**WHAT YOU SHOULD DO**
Only the lines from the beginning of the entries through the one that holds "[(373,54),(382,52),(380,45),(372,48),(373,54)]" may appear in the answer, written out exactly and free of pictures.

(Beginning of DATA SECTION)

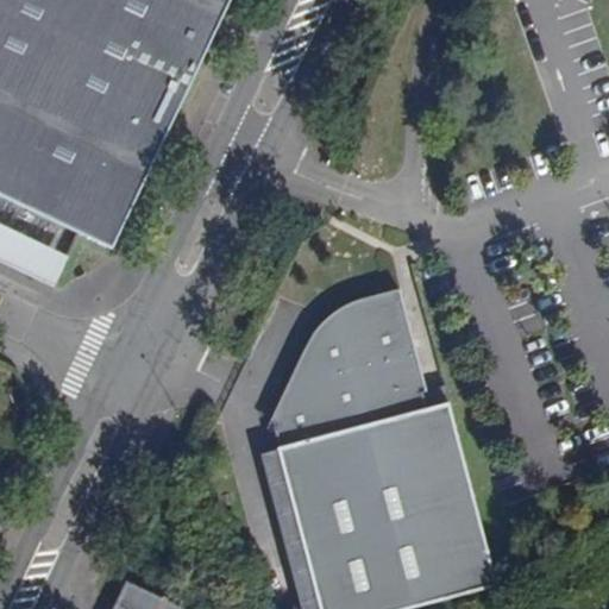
[(231,0),(0,0),(0,198),(112,251),(231,0)]
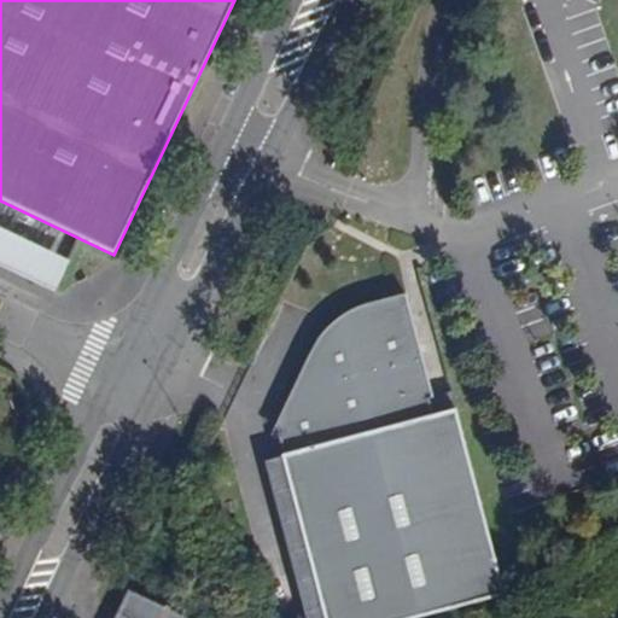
[(0,266),(51,291),(65,261),(0,229),(0,266)]
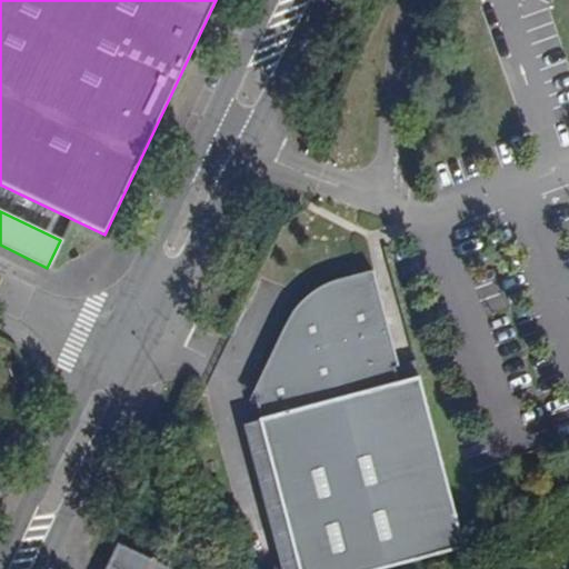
[(363,568),(462,543),(419,375),(397,380),(393,365),(398,363),(373,266),(361,269),(336,276),(313,292),(293,309),(271,346),(251,387),(259,416),(258,416),(297,568),(363,568)]
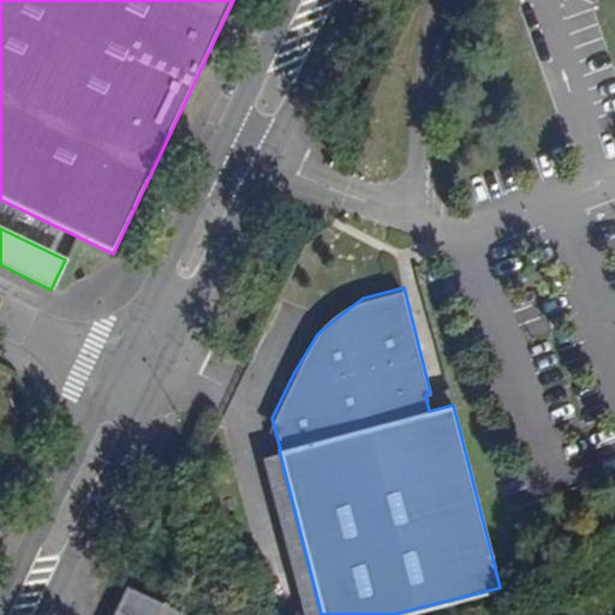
[(429,411),(453,405),(448,388),(430,393),(425,394),(429,411)]
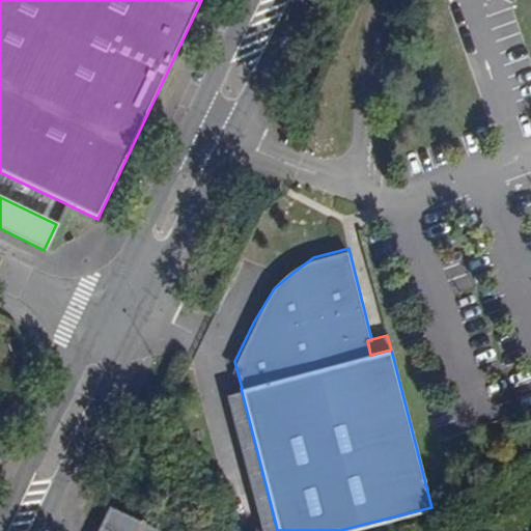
[(225,392),(260,530),(277,530),(241,388),(225,392)]
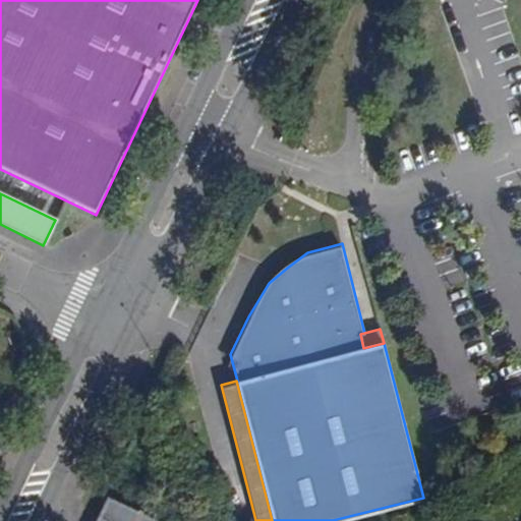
[(163,520),(164,519),(107,493),(93,520),(163,520)]
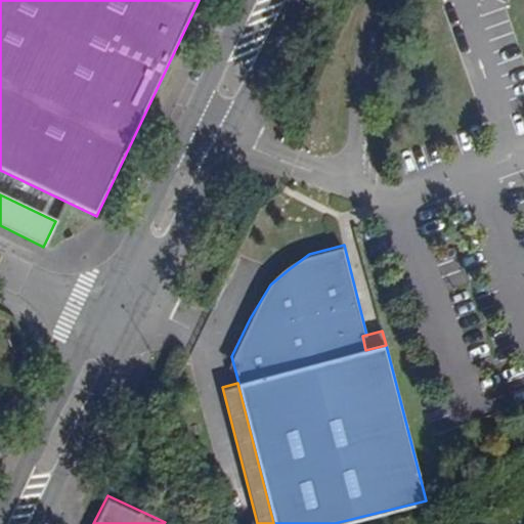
All buildings are outlined.
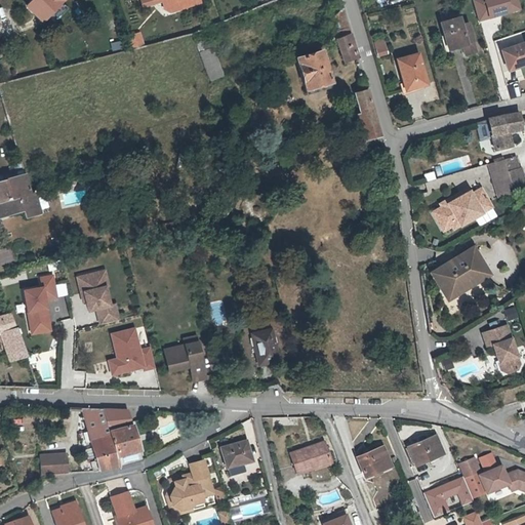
[(44,19),(63,0),(62,0),(35,0),(29,6),(44,19)]
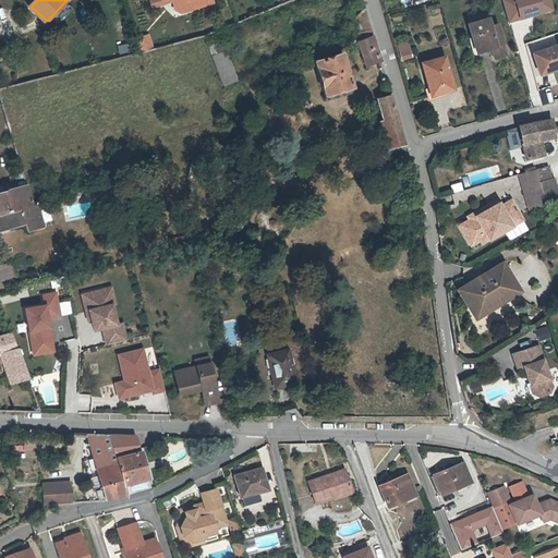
[(71,4),(67,0),(47,21),(50,24),(71,4)]
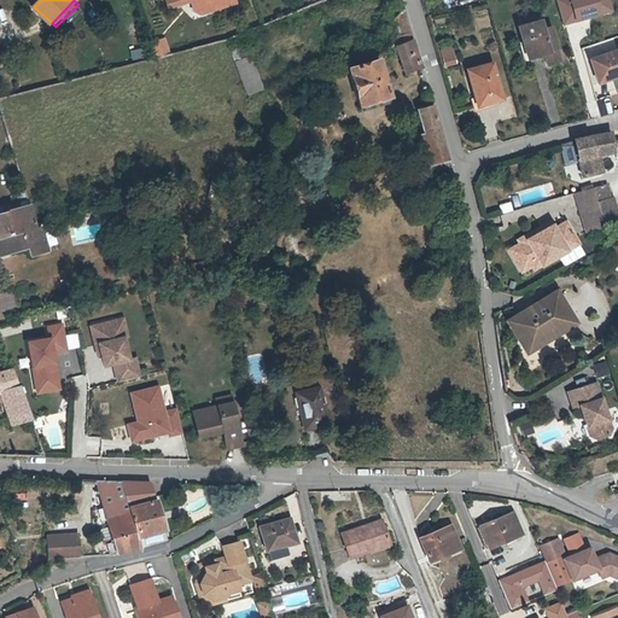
[(209,4),(211,12),(237,4),(234,0),(178,0),(179,3),(180,3),(187,0),(190,0),(192,9),(209,4)]
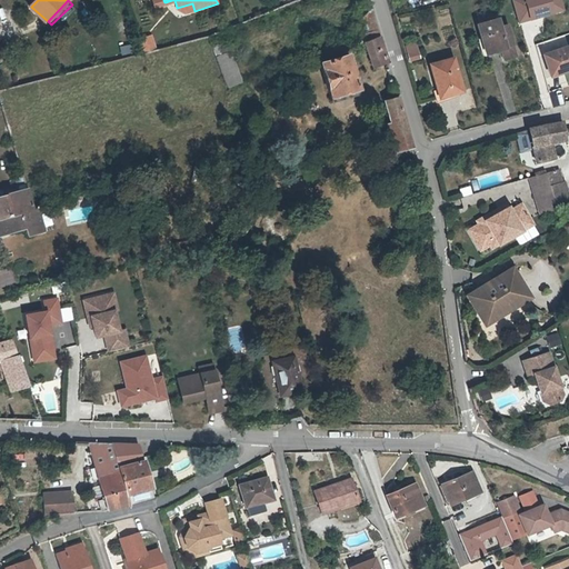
[(560,0),(510,0),(517,22),(562,9),(560,0)]
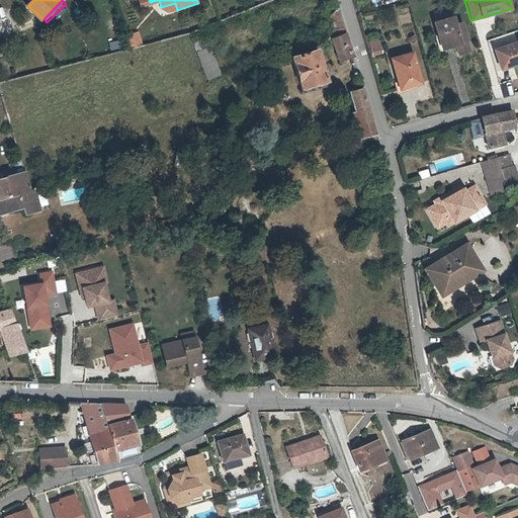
[(168,12),(177,10),(175,3),(161,7),(168,12)]
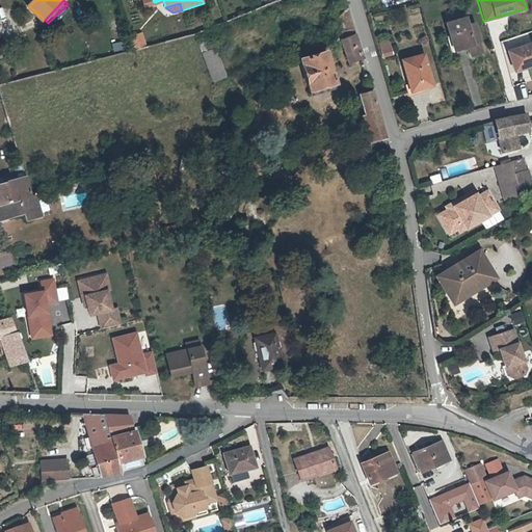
[(452,45),(468,41),(471,51),(481,48),(474,20),(467,21),(464,14),(461,15),(459,6),(446,10),(448,19),(445,20),(452,45)]
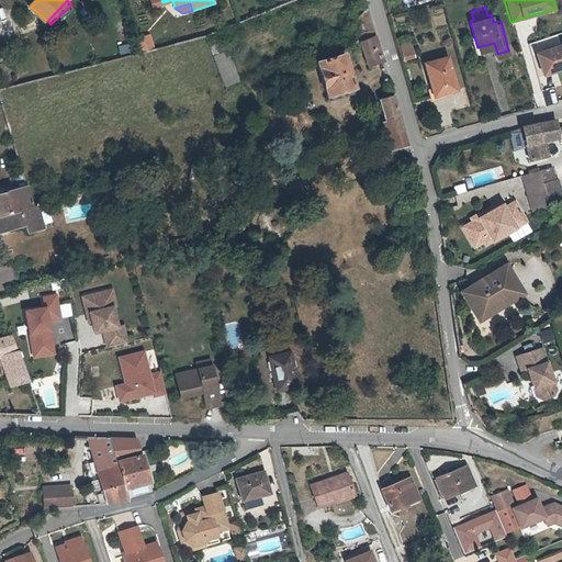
[(368,40),(374,37),(367,10),(361,17),(368,40)]
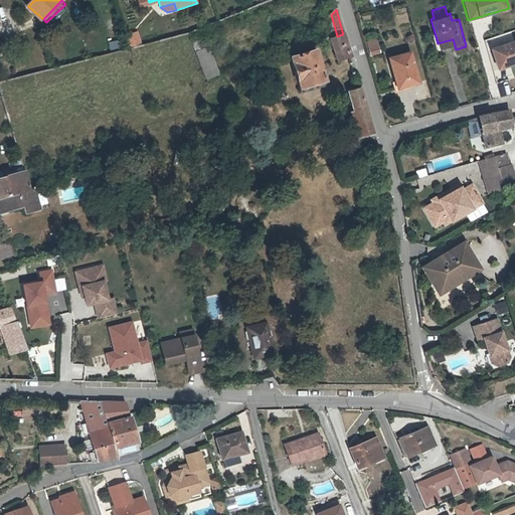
[(141,44),(137,30),(126,34),(130,47),(141,44)]
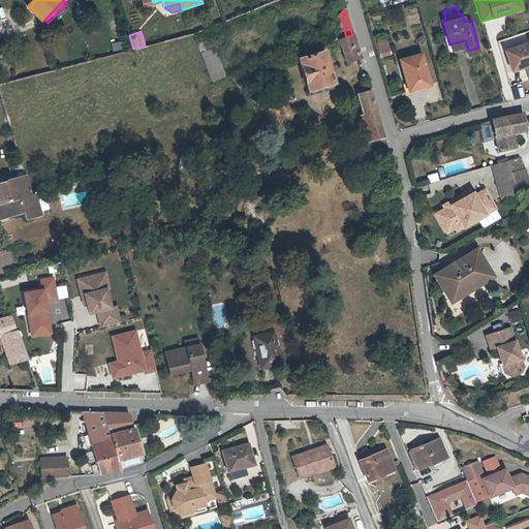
[(360,58),(352,35),(346,37),(339,40),(346,64),(360,58)]
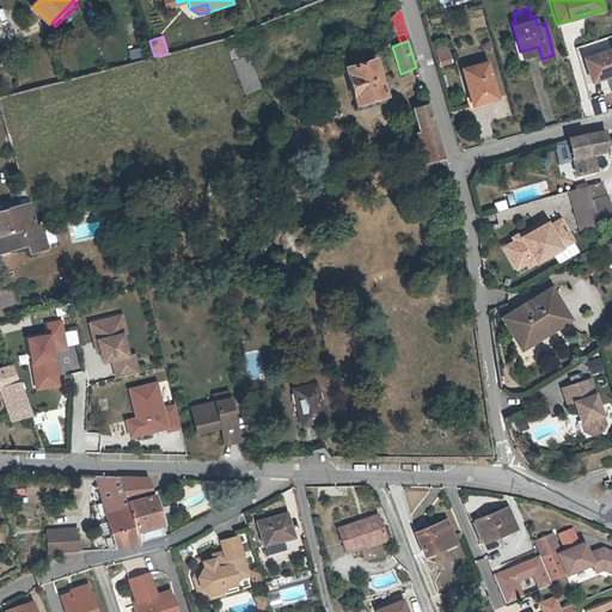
[(140,48),(128,50),(129,59),(142,57),(140,48)]
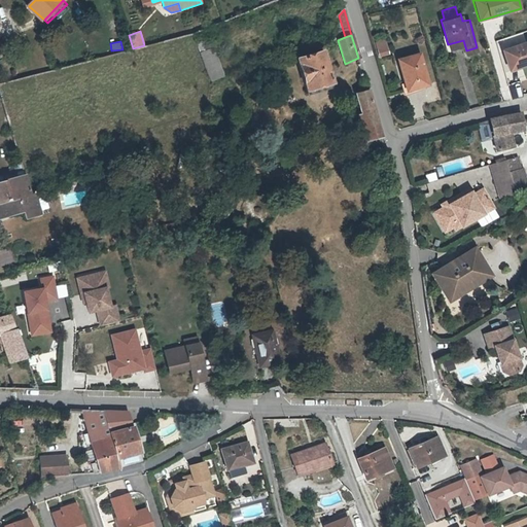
[(510,69),(523,65),(524,69),(526,70),(526,41),(504,49),(510,69)]
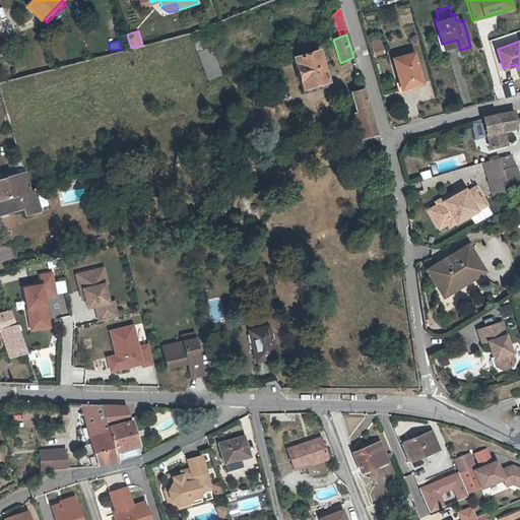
[(373,54),(382,52),(380,45),(372,48),(373,54)]
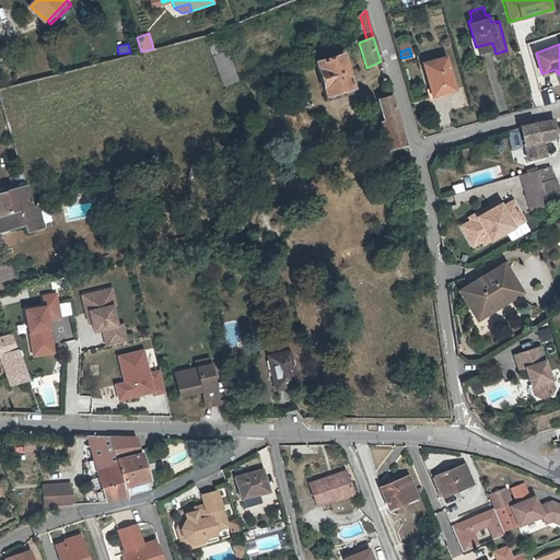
[(237,81),(226,50),(212,56),(222,86),(237,81)]
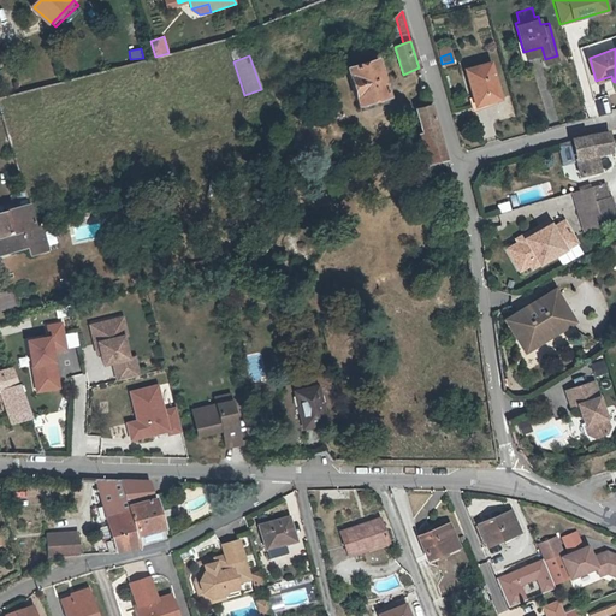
[(345,70),(356,107),(388,99),(377,60),(345,70)]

(End of DATA SECTION)

**WRITTEN SOLUTION**
[(231,0),(0,0),(0,198),(112,251),(231,0)]
[(0,266),(51,291),(65,261),(0,229),(0,266)]
[(363,568),(462,543),(419,375),(397,380),(393,365),(398,363),(373,266),(361,269),(336,276),(313,292),(293,309),(271,346),(251,387),(259,416),(258,416),(297,568),(363,568)]
[(429,411),(453,405),(448,388),(430,393),(425,394),(429,411)]
[(225,392),(260,530),(277,530),(241,388),(225,392)]
[(163,520),(164,519),(107,493),(93,520),(163,520)]
All buildings are outlined.
[(44,19),(63,0),(62,0),(35,0),(29,6),(44,19)]
[(71,4),(67,0),(47,21),(50,24),(71,4)]
[(209,4),(211,12),(237,4),(234,0),(178,0),(179,3),(180,3),(187,0),(190,0),(192,9),(209,4)]
[(560,0),(510,0),(517,22),(562,9),(560,0)]
[(168,12),(177,10),(175,3),(161,7),(168,12)]
[(452,45),(468,41),(471,51),(481,48),(474,20),(467,21),(464,14),(461,15),(459,6),(446,10),(448,19),(445,20),(452,45)]
[(368,40),(374,37),(367,10),(361,17),(368,40)]
[(141,44),(137,30),(126,34),(130,47),(141,44)]
[(360,58),(352,35),(346,37),(339,40),(346,64),(360,58)]
[(140,48),(128,50),(129,59),(142,57),(140,48)]
[(510,69),(523,65),(524,69),(526,70),(526,41),(504,49),(510,69)]
[(373,54),(382,52),(380,45),(372,48),(373,54)]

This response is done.